### Exercise requirements
The records below need to come back exactly as they are, pictures omitted.

*** Task material ***

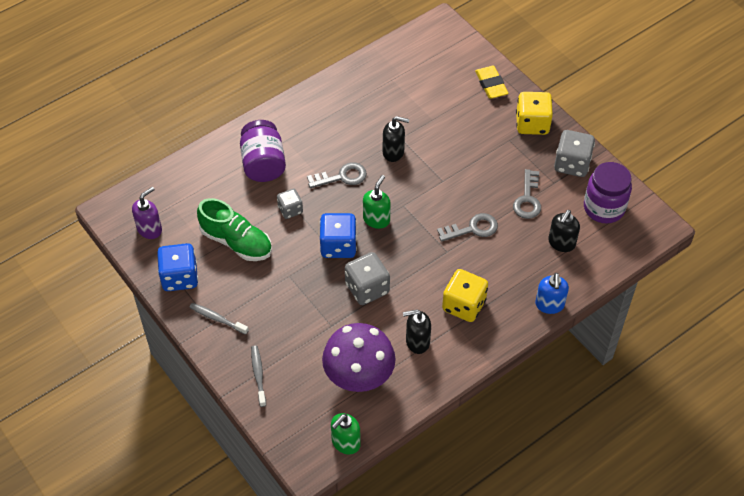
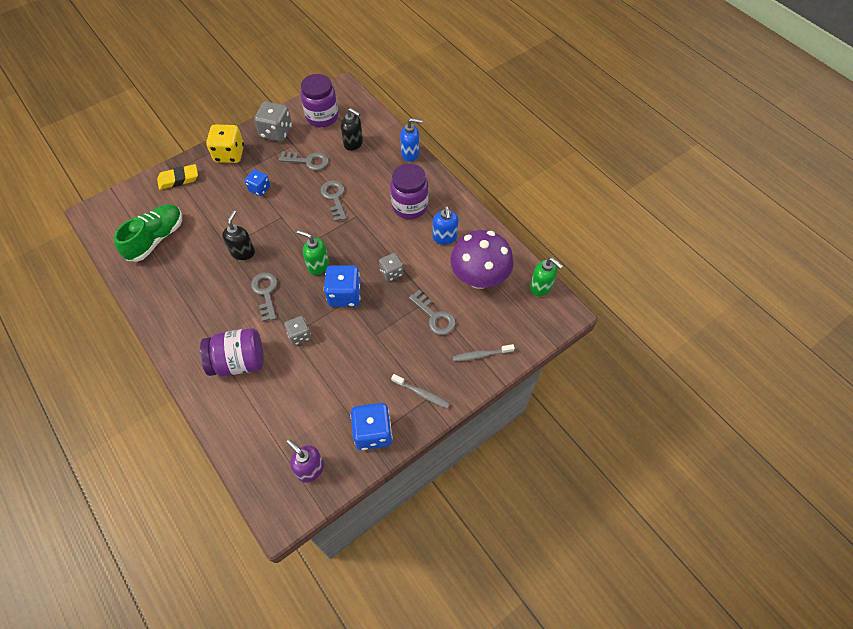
camera: 90 degrees left, 5 degrees up
(217, 319) = (422, 394): grey toothbrush -> grey toothbrush turned 90 degrees counterclockwise
(236, 242) = (333, 381): green shoe -> green shoe (156, 239)
(308, 330) = (434, 316): none -> grey key
(367, 288) = (391, 272): grey dice -> grey dice, size x0.61
(417, 342) = (444, 237): black soap dispenser -> blue soap dispenser
(464, 305) = (410, 206): yellow dice -> purple jar
(482, 157) = (259, 189): none -> blue dice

*** End of Task material ***

### Response to the exercise
camera: 90 degrees left, 5 degrees up
(217, 319) = (422, 394): grey toothbrush -> grey toothbrush turned 90 degrees counterclockwise
(236, 242) = (333, 381): green shoe -> green shoe (156, 239)
(308, 330) = (434, 316): none -> grey key
(367, 288) = (391, 272): grey dice -> grey dice, size x0.61
(417, 342) = (444, 237): black soap dispenser -> blue soap dispenser
(464, 305) = (410, 206): yellow dice -> purple jar
(482, 157) = (259, 189): none -> blue dice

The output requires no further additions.